Scene comparison data
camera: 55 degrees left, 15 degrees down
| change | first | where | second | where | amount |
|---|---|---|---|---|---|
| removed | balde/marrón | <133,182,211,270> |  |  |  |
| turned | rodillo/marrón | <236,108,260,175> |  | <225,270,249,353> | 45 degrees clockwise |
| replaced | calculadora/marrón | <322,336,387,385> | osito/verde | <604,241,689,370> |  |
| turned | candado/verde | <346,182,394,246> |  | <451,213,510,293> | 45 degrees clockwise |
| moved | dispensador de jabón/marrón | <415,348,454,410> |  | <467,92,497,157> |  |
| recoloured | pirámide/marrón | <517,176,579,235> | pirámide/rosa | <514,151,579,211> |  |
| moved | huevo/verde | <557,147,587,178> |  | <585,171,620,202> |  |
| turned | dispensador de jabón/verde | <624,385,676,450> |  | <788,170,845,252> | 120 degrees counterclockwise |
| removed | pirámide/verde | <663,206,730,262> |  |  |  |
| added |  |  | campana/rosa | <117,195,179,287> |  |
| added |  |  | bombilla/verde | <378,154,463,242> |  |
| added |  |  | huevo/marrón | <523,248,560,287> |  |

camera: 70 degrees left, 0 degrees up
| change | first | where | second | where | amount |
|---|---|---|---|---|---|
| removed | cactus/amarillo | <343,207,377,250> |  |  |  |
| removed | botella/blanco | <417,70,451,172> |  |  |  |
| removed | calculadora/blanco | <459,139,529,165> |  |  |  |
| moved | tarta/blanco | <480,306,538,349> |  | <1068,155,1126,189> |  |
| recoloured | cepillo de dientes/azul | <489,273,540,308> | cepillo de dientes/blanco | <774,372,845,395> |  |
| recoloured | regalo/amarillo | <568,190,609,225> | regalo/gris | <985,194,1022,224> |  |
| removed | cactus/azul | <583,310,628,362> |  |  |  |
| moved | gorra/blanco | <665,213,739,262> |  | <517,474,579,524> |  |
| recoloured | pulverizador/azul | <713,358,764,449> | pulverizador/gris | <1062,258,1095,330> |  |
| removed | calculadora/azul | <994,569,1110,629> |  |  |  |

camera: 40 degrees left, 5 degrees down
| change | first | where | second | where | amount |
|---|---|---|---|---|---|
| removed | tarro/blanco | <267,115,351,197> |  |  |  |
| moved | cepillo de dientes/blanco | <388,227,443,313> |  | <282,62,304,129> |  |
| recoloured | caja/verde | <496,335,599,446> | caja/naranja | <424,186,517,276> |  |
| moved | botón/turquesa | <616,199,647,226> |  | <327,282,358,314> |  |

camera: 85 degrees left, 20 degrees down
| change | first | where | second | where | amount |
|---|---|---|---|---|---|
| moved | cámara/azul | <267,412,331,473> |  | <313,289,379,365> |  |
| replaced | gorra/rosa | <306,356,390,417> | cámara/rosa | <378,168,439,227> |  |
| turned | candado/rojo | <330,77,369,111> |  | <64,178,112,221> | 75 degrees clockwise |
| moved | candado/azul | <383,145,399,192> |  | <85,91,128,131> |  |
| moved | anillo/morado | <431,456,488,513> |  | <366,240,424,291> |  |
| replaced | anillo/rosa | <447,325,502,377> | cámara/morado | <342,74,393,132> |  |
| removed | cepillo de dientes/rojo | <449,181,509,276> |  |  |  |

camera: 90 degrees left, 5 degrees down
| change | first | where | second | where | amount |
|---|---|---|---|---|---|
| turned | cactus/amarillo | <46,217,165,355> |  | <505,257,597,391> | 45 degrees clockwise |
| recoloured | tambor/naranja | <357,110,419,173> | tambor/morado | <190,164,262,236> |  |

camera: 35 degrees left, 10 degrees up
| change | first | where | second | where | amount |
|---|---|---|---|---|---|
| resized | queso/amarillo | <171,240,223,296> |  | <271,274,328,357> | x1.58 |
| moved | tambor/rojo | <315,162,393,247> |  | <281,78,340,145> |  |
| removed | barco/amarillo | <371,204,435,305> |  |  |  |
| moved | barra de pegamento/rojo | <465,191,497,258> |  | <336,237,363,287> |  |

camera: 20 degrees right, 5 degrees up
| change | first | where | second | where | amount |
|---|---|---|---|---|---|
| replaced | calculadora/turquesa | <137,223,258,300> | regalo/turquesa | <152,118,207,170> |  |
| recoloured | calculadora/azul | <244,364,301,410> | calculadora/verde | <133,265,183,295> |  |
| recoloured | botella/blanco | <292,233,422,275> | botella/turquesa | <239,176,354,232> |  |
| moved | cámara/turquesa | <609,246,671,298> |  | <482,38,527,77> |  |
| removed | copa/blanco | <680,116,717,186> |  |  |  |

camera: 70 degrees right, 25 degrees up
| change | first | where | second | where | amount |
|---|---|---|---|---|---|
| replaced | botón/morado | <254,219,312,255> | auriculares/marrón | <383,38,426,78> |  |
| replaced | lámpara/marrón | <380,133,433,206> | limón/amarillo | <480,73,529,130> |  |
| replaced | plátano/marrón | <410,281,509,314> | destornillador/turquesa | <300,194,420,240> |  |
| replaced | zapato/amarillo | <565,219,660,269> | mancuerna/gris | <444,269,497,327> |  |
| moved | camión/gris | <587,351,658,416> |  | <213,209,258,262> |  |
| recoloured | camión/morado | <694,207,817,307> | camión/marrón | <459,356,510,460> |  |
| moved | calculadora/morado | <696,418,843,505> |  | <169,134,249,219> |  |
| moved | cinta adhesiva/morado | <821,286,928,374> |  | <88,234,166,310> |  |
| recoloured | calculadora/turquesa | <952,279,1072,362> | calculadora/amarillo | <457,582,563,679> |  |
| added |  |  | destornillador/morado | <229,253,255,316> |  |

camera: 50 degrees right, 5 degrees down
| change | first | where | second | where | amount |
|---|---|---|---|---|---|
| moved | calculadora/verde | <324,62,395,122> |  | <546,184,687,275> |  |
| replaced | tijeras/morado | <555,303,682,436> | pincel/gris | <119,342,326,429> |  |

TASK DESCRIPTION ::
Each line in the data that holds the string "jabón" should be found and copied.

PROBLEM SOLUTION ::
| moved | dispensador de jabón/marrón | <415,348,454,410> |  | <467,92,497,157> |  |
| turned | dispensador de jabón/verde | <624,385,676,450> |  | <788,170,845,252> | 120 degrees counterclockwise |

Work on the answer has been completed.